-- Prompt --
Count the lines in the rows below that contain the string "slurDashed", treating uppercase and lowercase as different. Give only the number.

-- Start of Records to use --

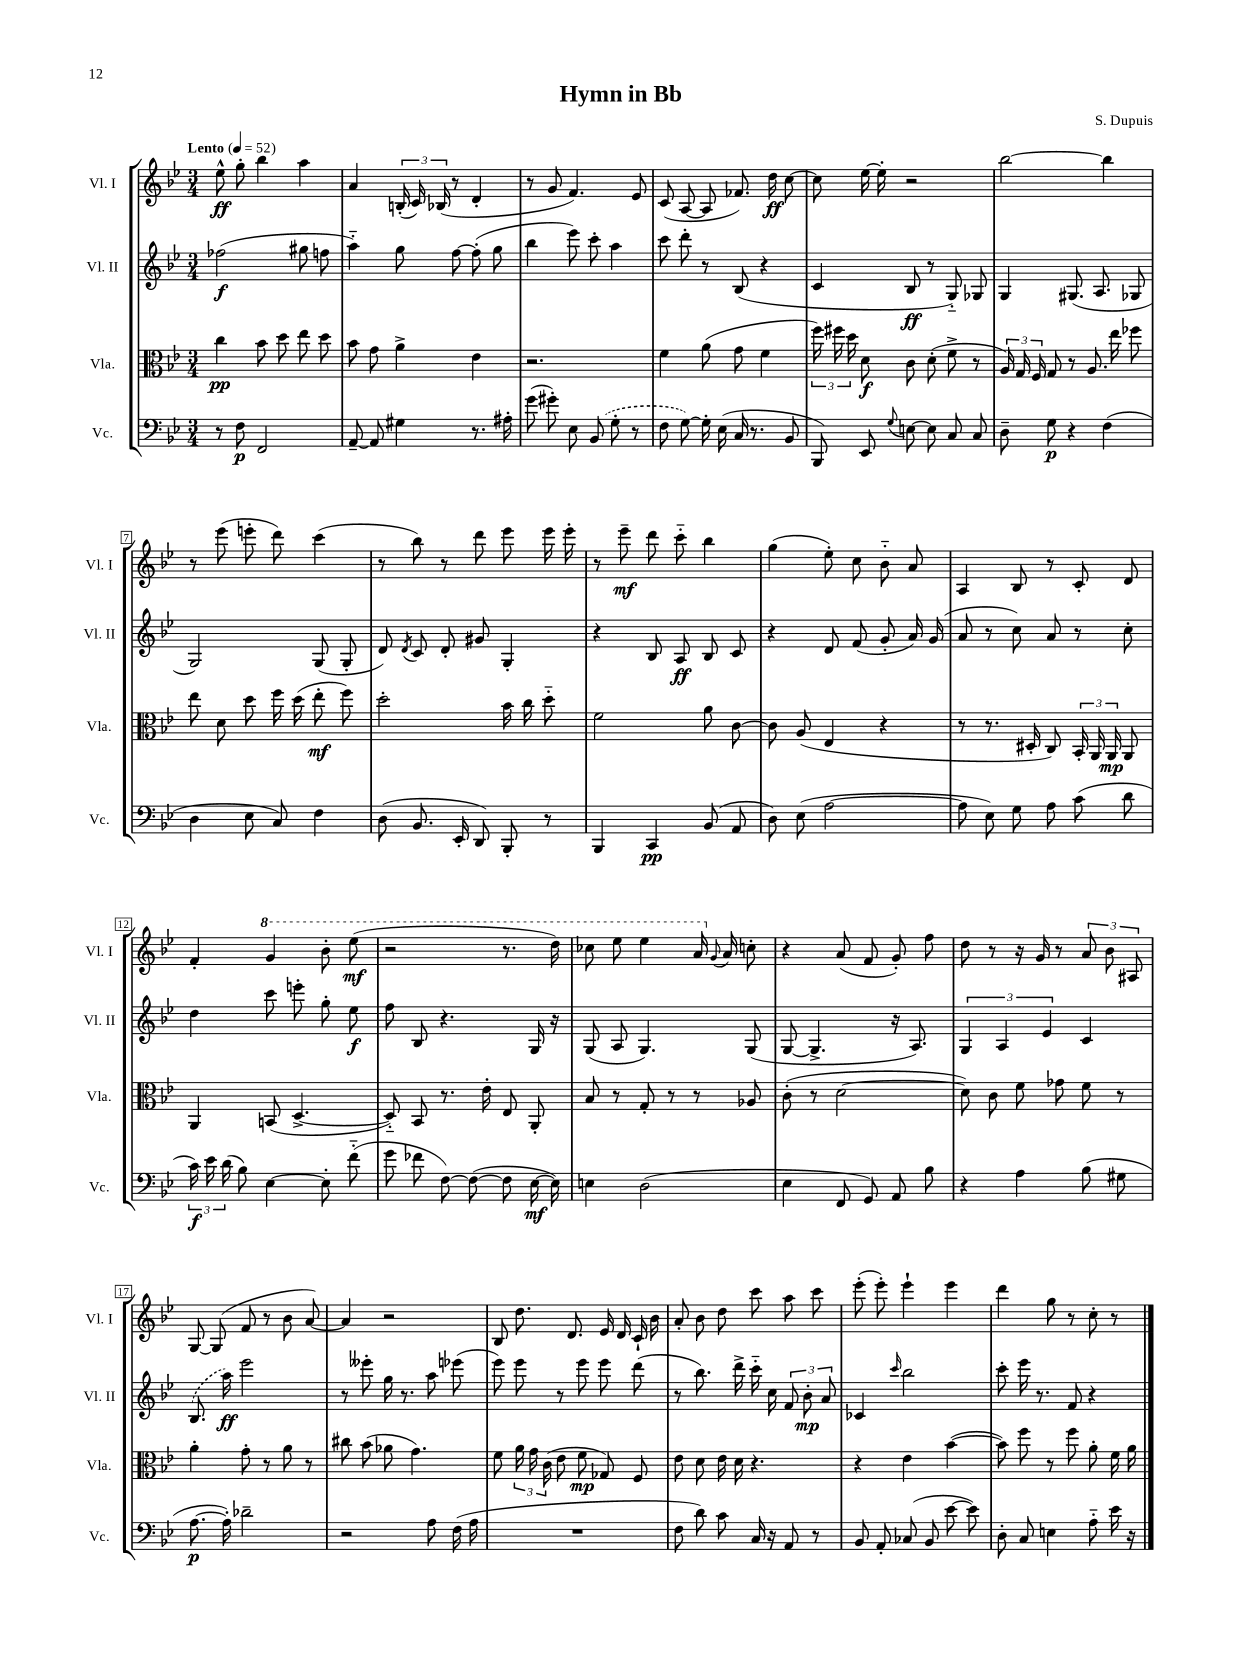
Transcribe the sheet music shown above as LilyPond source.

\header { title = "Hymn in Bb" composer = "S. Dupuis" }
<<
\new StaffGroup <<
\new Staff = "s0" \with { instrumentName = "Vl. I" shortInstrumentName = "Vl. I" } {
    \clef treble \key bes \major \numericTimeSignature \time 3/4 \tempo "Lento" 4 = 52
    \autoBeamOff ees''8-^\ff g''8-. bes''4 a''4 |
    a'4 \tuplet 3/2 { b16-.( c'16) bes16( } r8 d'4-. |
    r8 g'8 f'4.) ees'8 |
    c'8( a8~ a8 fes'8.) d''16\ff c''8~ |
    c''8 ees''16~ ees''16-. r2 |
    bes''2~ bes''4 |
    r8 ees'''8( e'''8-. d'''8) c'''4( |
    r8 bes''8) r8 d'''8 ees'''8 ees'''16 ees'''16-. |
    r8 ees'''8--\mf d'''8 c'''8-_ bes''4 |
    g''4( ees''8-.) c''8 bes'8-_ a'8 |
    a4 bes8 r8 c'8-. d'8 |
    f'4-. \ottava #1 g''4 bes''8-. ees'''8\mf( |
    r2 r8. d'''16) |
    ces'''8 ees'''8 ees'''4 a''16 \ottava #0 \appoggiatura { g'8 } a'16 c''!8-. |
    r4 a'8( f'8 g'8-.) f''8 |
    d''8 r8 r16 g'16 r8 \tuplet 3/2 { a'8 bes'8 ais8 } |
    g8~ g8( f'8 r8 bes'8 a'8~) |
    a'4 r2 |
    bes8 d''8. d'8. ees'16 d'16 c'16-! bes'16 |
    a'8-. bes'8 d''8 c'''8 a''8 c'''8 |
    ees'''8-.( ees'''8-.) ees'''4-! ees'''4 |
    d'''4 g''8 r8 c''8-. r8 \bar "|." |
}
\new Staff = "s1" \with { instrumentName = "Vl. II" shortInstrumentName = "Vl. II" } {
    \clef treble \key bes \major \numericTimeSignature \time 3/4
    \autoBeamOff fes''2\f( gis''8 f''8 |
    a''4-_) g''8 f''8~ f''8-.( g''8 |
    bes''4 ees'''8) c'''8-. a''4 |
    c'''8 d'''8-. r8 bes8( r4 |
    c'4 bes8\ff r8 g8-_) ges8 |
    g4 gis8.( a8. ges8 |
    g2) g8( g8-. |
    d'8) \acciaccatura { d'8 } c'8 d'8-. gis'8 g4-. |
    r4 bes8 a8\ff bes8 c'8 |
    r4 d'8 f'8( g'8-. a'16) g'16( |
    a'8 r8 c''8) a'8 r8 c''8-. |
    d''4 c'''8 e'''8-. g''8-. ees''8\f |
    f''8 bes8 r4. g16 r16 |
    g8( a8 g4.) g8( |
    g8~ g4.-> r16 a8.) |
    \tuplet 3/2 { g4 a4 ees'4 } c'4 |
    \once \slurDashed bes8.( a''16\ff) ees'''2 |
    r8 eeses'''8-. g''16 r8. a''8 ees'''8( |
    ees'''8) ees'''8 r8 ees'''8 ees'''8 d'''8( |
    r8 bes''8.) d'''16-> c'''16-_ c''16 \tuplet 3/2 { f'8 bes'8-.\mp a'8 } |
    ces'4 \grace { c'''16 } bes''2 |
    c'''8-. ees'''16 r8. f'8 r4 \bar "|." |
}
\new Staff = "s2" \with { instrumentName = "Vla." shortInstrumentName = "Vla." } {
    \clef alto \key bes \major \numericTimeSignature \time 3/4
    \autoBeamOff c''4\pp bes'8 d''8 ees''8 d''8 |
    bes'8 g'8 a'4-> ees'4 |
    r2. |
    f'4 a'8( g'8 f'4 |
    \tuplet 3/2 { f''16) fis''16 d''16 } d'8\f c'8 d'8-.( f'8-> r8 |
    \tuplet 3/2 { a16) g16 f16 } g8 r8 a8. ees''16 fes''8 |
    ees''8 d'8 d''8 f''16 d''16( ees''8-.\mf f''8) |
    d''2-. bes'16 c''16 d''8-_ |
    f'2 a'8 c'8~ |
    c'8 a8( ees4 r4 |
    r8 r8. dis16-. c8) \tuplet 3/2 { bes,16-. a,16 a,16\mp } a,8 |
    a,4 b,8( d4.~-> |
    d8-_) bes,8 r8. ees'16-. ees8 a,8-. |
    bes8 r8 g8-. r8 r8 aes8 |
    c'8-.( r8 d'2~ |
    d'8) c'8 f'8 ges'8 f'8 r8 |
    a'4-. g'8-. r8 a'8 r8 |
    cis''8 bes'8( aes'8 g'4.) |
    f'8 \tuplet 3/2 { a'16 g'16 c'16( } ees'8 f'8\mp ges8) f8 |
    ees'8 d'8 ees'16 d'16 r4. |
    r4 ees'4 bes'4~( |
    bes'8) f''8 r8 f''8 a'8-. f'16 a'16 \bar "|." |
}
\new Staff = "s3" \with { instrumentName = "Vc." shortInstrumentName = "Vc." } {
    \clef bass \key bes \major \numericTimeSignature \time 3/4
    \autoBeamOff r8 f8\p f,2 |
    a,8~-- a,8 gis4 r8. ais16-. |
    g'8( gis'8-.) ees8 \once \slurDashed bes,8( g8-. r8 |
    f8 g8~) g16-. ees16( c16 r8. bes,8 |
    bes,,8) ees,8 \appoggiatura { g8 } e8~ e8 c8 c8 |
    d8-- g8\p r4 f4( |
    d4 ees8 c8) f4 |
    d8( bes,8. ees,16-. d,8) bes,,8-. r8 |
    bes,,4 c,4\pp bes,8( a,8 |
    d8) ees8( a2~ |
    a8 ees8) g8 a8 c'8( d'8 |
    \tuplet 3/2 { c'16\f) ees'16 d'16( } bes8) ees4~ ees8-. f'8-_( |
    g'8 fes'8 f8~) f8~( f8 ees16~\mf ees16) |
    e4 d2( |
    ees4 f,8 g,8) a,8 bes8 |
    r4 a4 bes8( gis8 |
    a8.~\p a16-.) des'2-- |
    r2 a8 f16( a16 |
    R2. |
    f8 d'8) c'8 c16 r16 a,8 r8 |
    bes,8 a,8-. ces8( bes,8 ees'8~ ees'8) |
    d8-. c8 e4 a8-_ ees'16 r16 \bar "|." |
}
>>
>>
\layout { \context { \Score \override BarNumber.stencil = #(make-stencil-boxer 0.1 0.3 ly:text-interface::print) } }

-- End of Records to use --

-- Solution to the exercise --
2